(YOUR ASSIGNMENT) Only these lines of the data below are wanted: the one with "(568, 569) = (295, 461): orange", the one with "(248, 257) = (591, 312): green", and any lines between them, each repeated exactly.
Content starts
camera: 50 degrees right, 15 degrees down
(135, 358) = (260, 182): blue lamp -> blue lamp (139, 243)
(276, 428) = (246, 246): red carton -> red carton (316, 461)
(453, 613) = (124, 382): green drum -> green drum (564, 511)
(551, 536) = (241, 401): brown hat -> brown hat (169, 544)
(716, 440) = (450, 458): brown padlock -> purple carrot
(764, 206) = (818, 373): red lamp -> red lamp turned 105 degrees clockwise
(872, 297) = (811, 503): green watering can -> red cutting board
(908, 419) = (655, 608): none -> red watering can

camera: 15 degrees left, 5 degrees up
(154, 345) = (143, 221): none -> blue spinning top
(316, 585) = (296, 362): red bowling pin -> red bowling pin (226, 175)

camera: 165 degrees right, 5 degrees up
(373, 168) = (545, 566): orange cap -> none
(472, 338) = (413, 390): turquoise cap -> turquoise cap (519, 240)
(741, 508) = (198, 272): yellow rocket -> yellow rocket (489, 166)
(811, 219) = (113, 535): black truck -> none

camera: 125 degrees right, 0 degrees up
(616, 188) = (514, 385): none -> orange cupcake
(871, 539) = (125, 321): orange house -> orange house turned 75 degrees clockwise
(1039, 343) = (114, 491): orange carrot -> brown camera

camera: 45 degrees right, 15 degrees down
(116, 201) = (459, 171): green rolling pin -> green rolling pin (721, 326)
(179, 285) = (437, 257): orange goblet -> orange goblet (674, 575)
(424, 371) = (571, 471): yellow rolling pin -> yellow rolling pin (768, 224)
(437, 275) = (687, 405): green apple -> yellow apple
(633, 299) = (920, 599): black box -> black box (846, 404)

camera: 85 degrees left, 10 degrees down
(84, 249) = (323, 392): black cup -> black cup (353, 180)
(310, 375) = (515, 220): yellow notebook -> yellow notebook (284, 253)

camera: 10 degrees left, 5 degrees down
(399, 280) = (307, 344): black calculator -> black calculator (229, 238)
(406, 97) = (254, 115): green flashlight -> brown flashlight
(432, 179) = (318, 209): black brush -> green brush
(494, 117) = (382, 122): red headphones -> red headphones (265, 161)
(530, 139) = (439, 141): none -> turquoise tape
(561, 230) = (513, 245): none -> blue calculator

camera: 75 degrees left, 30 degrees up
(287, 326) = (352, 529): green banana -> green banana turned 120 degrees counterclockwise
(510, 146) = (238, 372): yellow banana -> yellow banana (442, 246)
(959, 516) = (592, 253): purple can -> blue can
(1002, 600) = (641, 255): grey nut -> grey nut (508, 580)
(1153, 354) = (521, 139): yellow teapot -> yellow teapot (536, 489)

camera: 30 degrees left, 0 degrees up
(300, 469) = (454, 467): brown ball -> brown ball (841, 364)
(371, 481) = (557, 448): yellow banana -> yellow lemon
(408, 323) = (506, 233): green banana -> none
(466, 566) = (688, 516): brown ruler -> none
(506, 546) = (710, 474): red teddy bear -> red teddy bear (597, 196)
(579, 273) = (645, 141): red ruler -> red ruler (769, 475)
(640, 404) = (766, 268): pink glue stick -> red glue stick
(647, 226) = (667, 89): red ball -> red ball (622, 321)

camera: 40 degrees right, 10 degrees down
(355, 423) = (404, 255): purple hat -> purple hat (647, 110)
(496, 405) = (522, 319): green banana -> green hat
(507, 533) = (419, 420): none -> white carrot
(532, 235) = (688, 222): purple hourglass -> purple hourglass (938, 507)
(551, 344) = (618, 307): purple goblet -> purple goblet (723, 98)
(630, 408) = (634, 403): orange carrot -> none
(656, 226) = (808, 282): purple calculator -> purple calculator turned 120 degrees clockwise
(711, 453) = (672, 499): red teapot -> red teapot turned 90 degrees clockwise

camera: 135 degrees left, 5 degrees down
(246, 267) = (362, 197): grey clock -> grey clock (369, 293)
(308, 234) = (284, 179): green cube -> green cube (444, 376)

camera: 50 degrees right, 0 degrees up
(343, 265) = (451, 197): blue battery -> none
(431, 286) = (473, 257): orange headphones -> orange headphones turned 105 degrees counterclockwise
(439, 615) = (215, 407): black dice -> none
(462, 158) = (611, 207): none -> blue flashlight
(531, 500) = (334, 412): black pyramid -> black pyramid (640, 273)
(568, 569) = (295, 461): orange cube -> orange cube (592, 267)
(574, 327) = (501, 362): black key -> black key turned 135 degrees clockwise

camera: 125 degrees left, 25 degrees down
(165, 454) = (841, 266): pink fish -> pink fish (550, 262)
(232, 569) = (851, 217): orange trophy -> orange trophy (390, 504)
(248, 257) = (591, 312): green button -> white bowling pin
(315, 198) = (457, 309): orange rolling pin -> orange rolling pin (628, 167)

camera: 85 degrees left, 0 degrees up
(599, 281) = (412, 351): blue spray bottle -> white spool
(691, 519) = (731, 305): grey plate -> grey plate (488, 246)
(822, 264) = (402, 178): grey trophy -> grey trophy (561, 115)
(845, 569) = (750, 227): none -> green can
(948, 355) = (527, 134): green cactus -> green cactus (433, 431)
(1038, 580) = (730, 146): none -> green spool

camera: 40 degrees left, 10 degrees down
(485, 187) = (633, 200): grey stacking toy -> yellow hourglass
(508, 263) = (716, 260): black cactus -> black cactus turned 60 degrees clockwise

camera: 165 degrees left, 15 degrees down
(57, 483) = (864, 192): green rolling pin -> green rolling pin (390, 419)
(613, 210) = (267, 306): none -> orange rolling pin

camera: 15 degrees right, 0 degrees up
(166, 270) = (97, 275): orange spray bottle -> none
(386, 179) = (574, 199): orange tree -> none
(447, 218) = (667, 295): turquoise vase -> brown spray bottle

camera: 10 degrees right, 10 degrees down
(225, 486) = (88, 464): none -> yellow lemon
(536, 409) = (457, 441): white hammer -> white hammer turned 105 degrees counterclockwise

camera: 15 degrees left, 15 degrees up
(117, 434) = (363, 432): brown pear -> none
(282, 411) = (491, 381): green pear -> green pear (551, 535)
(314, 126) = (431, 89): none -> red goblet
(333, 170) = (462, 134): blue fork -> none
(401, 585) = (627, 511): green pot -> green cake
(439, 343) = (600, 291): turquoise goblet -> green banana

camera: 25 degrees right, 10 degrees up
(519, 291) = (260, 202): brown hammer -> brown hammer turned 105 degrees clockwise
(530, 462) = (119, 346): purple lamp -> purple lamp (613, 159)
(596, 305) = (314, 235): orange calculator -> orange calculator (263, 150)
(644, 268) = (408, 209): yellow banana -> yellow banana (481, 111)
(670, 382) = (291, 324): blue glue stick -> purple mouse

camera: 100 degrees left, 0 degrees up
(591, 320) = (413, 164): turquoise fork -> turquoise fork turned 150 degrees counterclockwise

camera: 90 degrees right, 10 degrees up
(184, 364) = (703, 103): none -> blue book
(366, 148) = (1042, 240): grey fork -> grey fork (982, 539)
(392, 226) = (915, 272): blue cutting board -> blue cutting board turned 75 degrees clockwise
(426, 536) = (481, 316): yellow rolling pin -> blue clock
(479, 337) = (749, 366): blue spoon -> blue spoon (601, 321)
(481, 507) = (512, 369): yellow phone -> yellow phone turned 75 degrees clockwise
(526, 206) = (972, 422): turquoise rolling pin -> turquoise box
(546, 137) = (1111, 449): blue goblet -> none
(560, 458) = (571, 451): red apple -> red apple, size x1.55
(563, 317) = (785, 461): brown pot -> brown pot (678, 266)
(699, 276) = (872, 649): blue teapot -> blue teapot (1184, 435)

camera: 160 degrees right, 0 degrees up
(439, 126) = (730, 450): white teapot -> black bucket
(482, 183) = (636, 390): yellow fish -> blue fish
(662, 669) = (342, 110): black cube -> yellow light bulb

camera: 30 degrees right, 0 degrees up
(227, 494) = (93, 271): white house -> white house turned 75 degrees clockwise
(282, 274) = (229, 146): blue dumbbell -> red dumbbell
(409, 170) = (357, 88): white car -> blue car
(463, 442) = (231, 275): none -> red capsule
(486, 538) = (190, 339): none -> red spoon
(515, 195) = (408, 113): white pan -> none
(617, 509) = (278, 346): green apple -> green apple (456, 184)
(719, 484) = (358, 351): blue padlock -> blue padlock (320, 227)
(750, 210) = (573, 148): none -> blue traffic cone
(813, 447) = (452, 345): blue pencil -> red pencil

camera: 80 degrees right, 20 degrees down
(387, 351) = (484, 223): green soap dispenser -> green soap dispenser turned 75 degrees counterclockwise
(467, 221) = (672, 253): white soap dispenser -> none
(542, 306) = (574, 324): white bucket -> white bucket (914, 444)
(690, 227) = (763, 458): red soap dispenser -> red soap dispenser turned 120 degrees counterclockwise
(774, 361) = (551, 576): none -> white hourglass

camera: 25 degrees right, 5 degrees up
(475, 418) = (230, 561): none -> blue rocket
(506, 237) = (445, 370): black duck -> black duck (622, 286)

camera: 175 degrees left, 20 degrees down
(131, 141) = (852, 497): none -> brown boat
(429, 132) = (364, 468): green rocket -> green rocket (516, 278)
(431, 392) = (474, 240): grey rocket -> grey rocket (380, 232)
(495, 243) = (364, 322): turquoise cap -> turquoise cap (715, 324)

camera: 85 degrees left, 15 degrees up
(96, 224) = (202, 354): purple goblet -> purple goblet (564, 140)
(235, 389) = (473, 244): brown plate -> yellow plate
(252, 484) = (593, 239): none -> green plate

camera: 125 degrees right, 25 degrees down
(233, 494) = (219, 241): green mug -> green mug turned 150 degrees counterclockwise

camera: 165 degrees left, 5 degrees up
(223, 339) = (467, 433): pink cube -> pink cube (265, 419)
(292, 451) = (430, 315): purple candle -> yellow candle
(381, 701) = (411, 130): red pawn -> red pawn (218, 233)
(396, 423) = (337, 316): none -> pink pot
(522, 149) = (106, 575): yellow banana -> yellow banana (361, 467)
Content ends
(SOLUTION FOR THIS TASK)
(568, 569) = (295, 461): orange cube -> orange cube (592, 267)
(574, 327) = (501, 362): black key -> black key turned 135 degrees clockwise

camera: 125 degrees left, 25 degrees down
(165, 454) = (841, 266): pink fish -> pink fish (550, 262)
(232, 569) = (851, 217): orange trophy -> orange trophy (390, 504)
(248, 257) = (591, 312): green button -> white bowling pin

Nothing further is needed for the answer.